▶ [Directions]
The copy you produce must repeat each record exactly and contain no pictures.

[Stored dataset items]
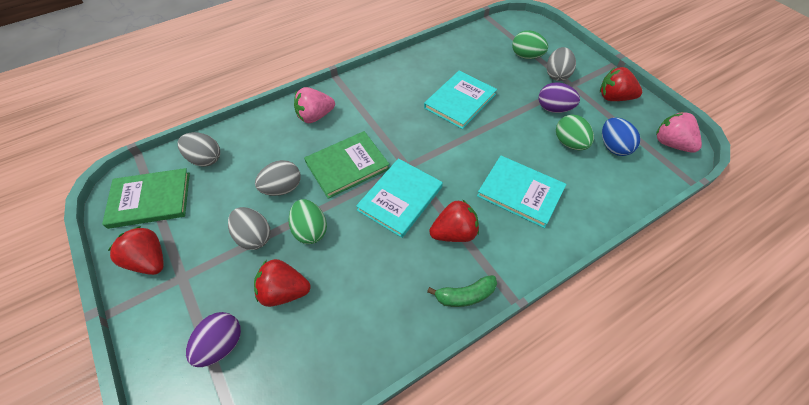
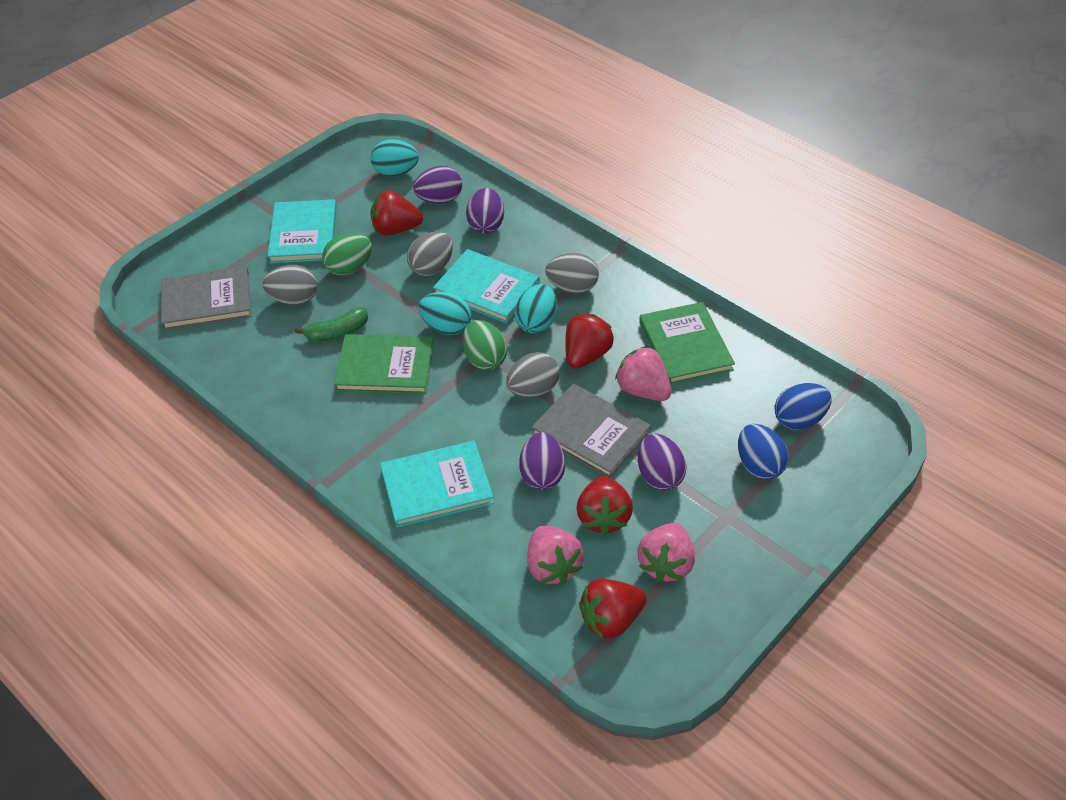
blue egg: 1 -> 2
green egg: 3 -> 2
grey book: 0 -> 2
pink strawberry: 2 -> 3
purple egg: 2 -> 4
turquoise egg: 0 -> 3

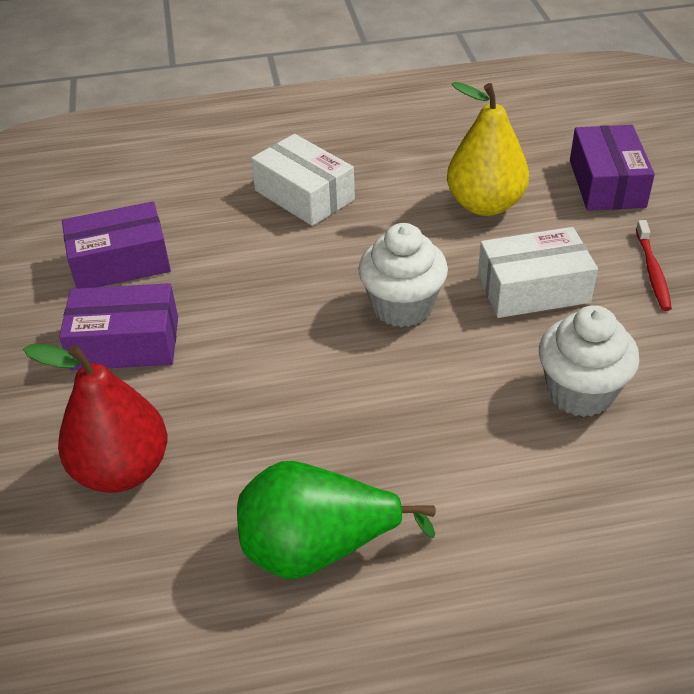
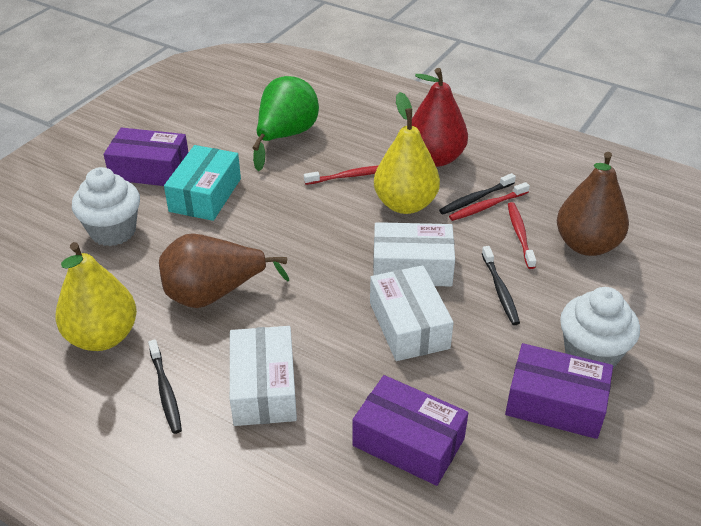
black toothbrush: 0 -> 3
brown pear: 0 -> 2
red toothbrush: 1 -> 3
turquoise box: 0 -> 1
white box: 2 -> 3
yellow pear: 1 -> 2

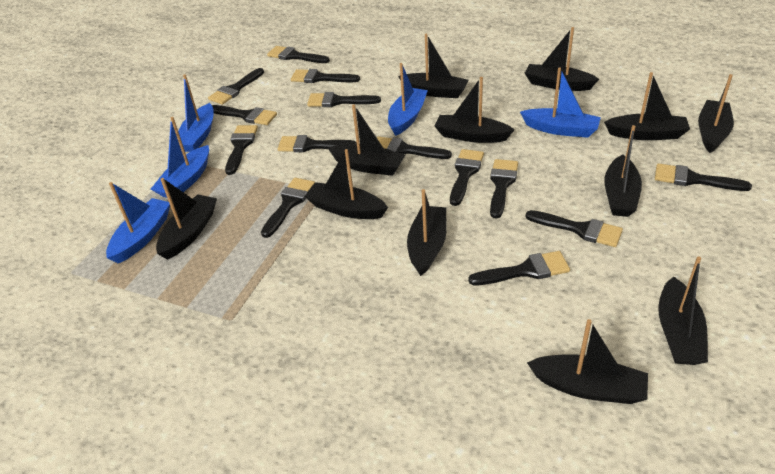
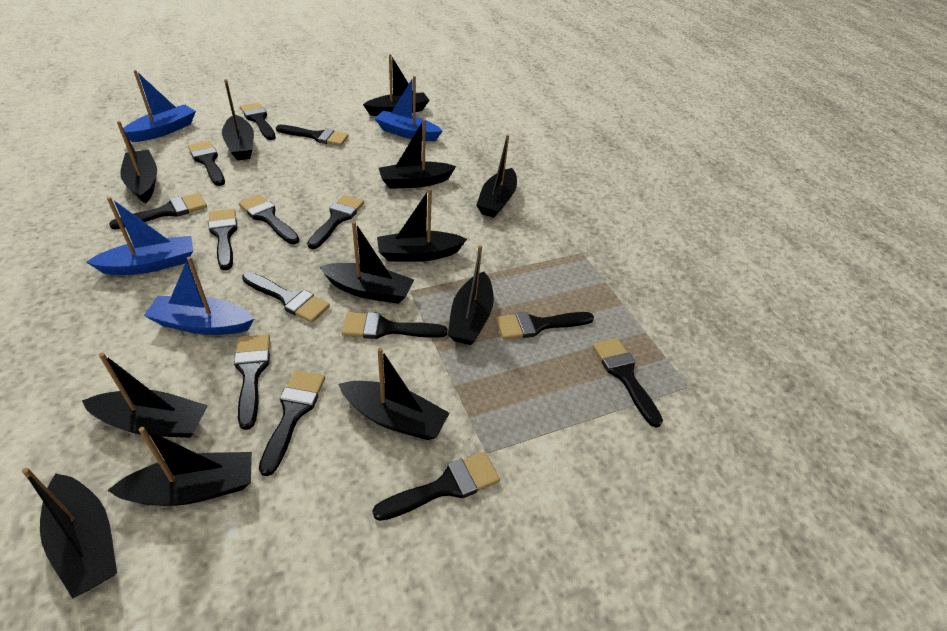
blue boat: 5 -> 4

▶ [Exercise solution]
blue egg: 1 -> 2
green egg: 3 -> 2
grey book: 0 -> 2
pink strawberry: 2 -> 3
purple egg: 2 -> 4
turquoise egg: 0 -> 3

black toothbrush: 0 -> 3
brown pear: 0 -> 2
red toothbrush: 1 -> 3
turquoise box: 0 -> 1
white box: 2 -> 3
yellow pear: 1 -> 2

blue boat: 5 -> 4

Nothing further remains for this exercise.